▶ [DIRECTIONS] Please check every line of the listing for "minus" and copy each line where it is found.
Start of Block
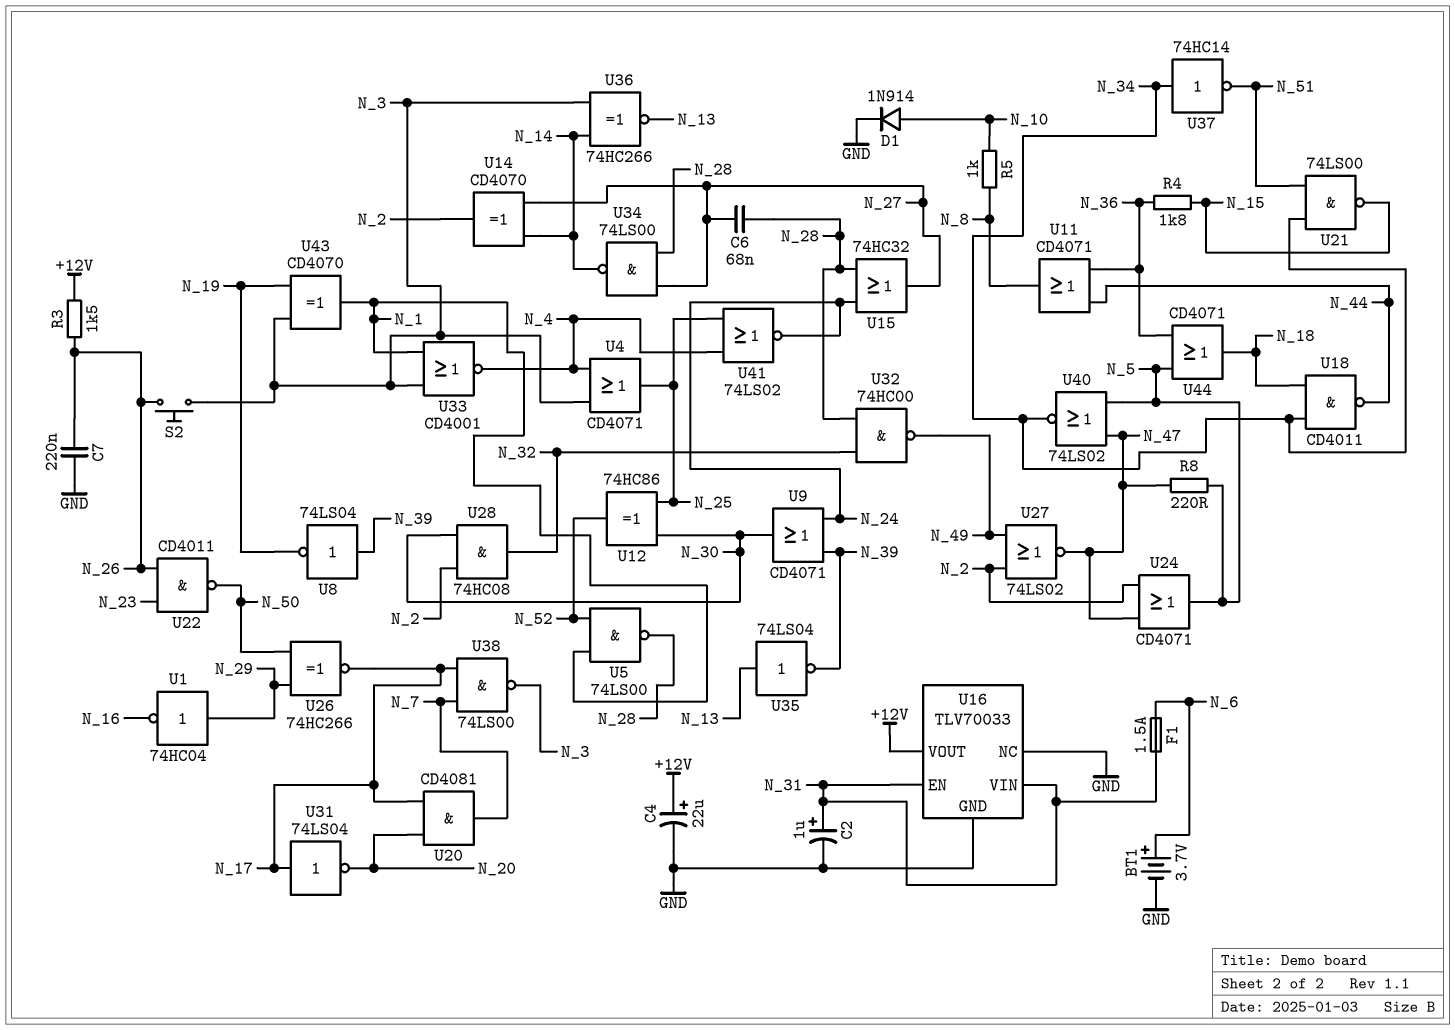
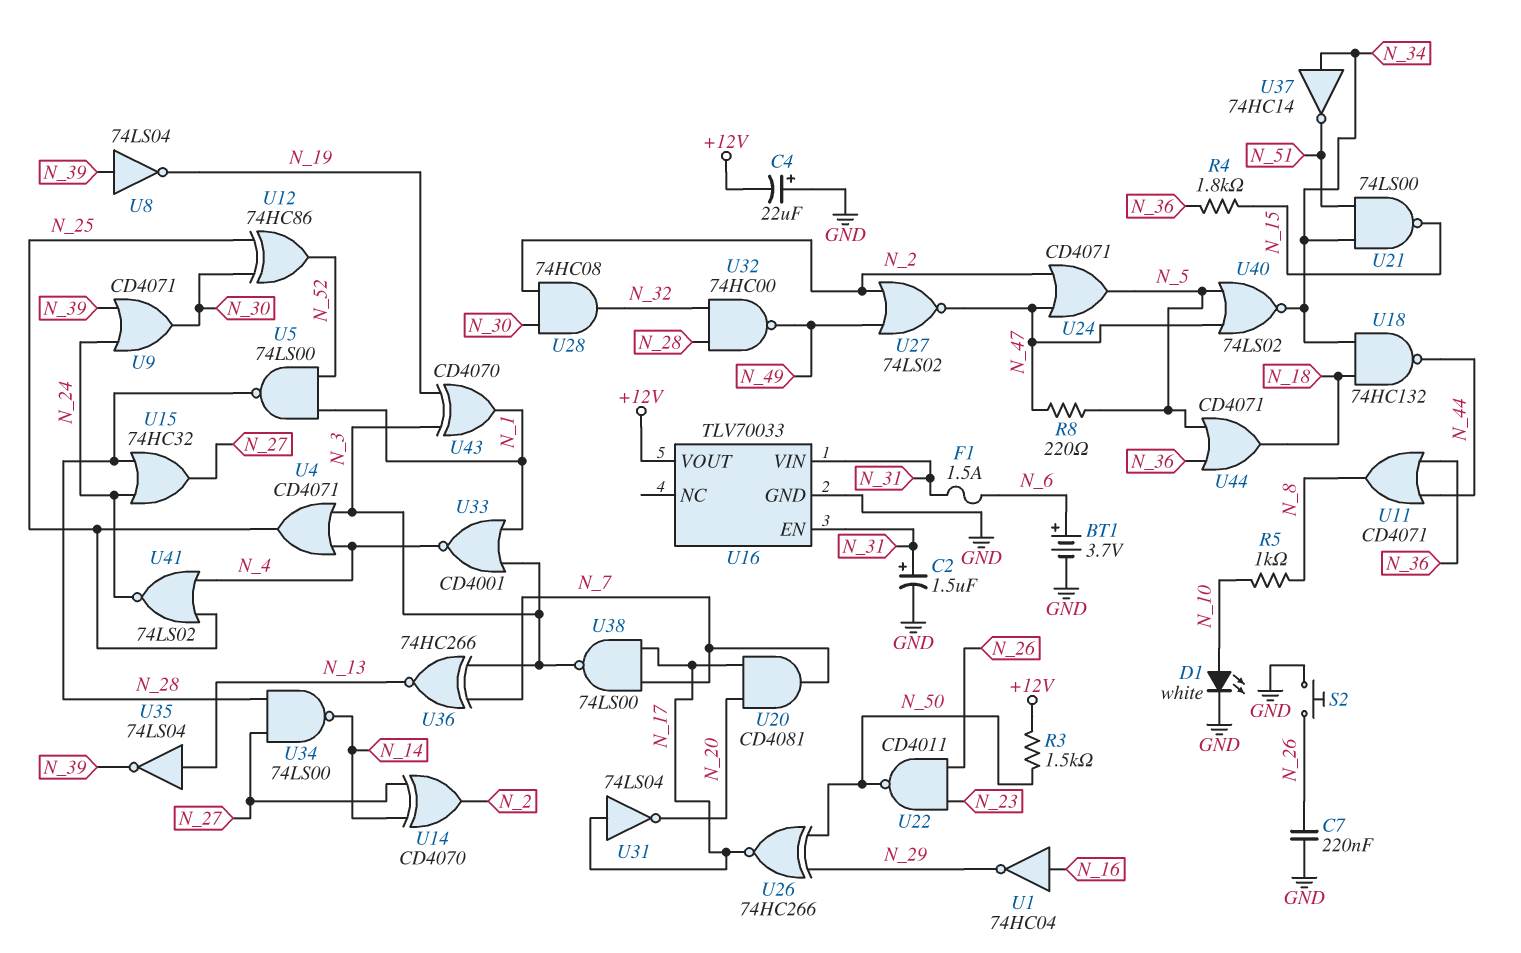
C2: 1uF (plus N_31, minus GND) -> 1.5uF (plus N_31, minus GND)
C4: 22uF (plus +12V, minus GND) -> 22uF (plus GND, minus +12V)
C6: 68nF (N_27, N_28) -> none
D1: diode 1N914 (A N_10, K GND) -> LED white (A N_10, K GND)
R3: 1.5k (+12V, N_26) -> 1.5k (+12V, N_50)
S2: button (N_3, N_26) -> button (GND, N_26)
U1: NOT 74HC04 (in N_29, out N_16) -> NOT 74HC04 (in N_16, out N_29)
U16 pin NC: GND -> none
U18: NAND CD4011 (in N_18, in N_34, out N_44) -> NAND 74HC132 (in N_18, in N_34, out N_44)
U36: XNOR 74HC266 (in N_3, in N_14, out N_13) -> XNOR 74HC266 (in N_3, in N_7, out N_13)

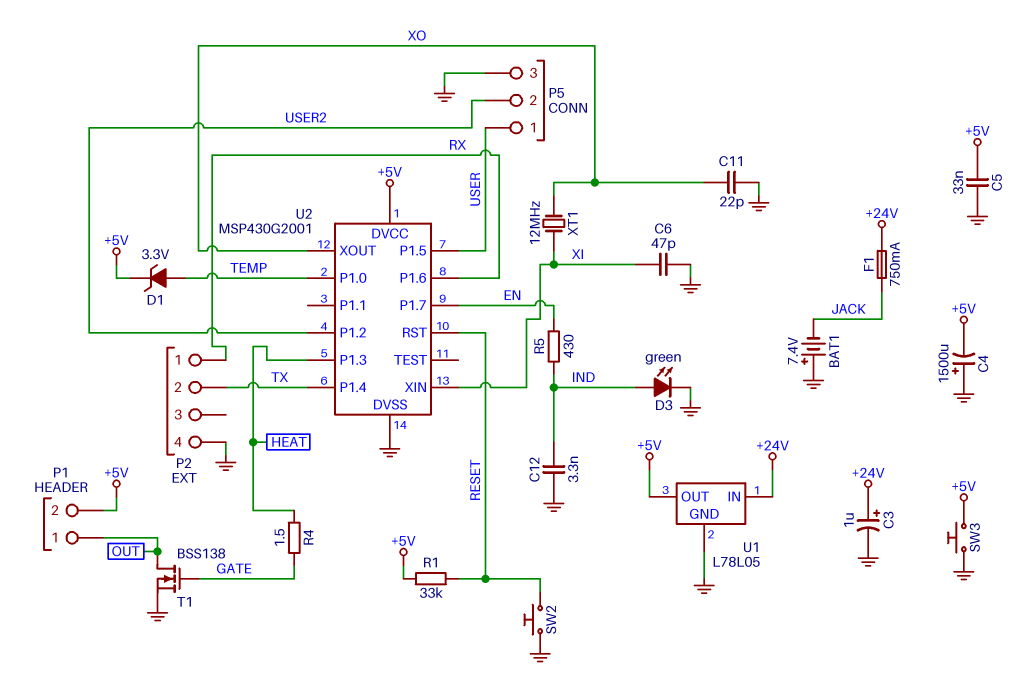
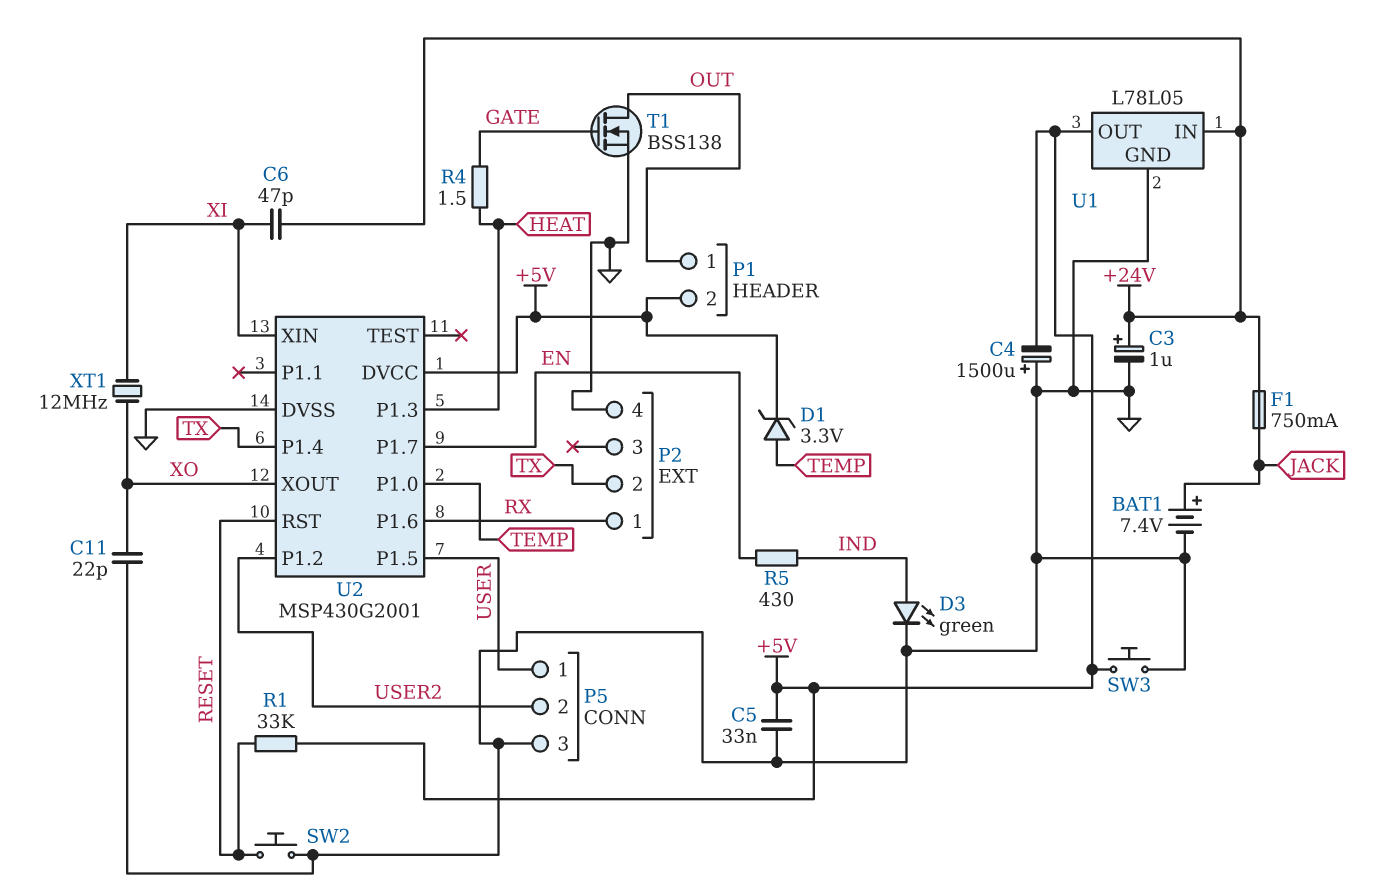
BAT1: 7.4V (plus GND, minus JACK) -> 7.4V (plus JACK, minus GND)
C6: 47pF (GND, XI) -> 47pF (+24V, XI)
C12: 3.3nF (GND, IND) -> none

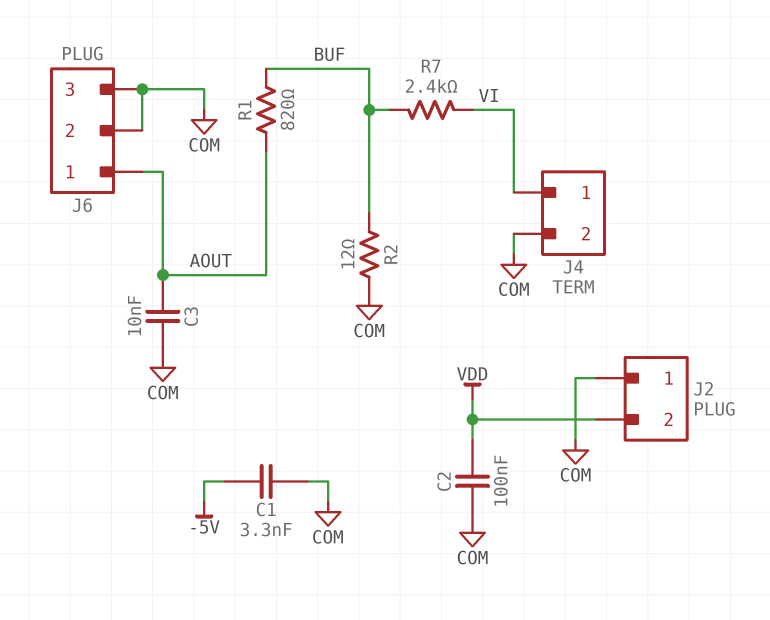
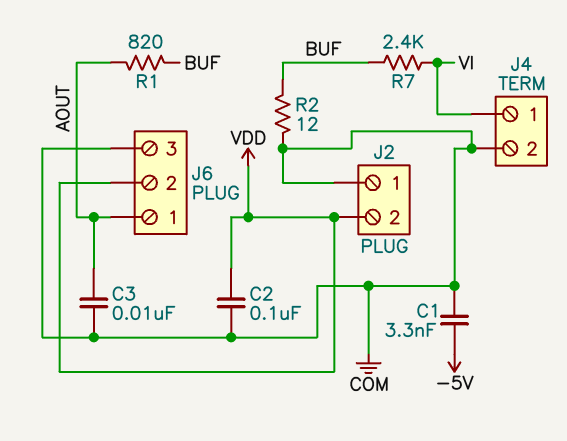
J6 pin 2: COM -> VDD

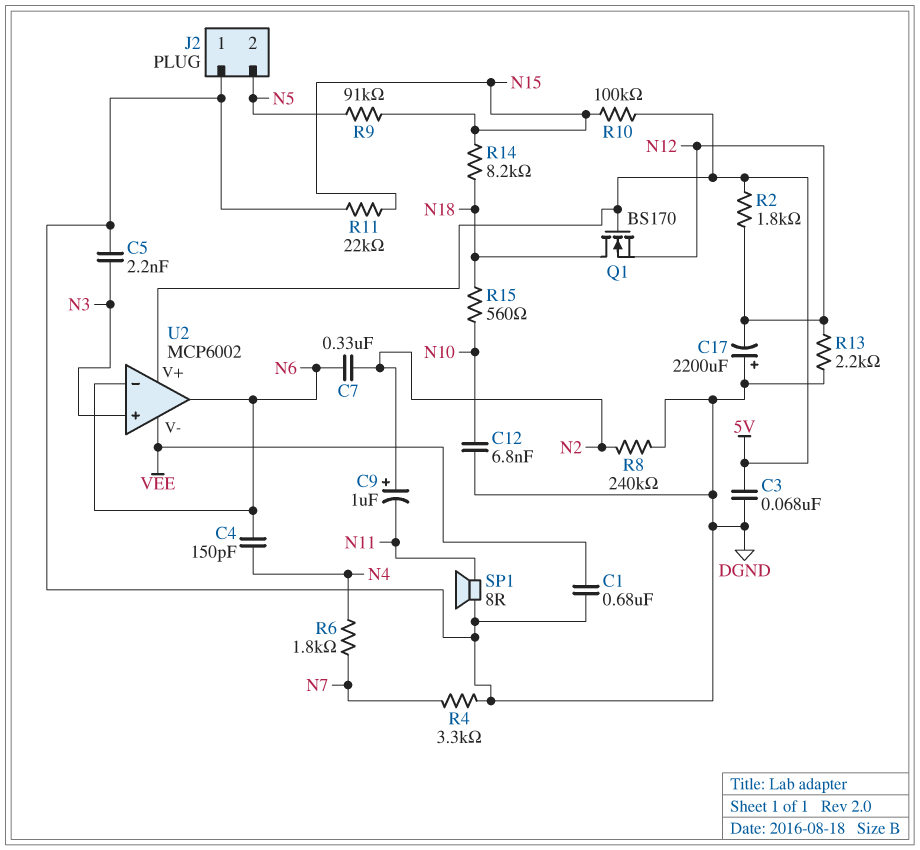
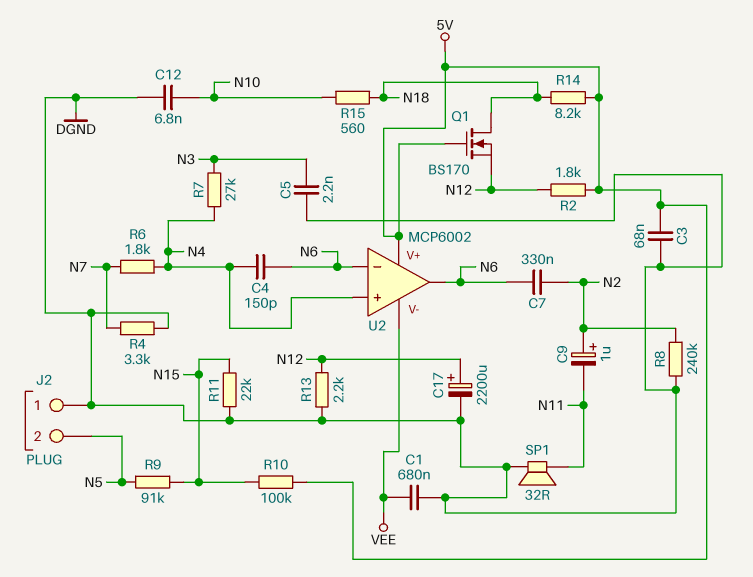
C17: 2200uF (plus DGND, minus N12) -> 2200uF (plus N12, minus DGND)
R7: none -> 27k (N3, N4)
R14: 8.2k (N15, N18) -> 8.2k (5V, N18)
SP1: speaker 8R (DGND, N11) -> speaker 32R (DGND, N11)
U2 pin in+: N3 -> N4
End of Block
▶ [REPLY TO THE EXERCISE]
C2: 1uF (plus N_31, minus GND) -> 1.5uF (plus N_31, minus GND)
C4: 22uF (plus +12V, minus GND) -> 22uF (plus GND, minus +12V)
BAT1: 7.4V (plus GND, minus JACK) -> 7.4V (plus JACK, minus GND)
C17: 2200uF (plus DGND, minus N12) -> 2200uF (plus N12, minus DGND)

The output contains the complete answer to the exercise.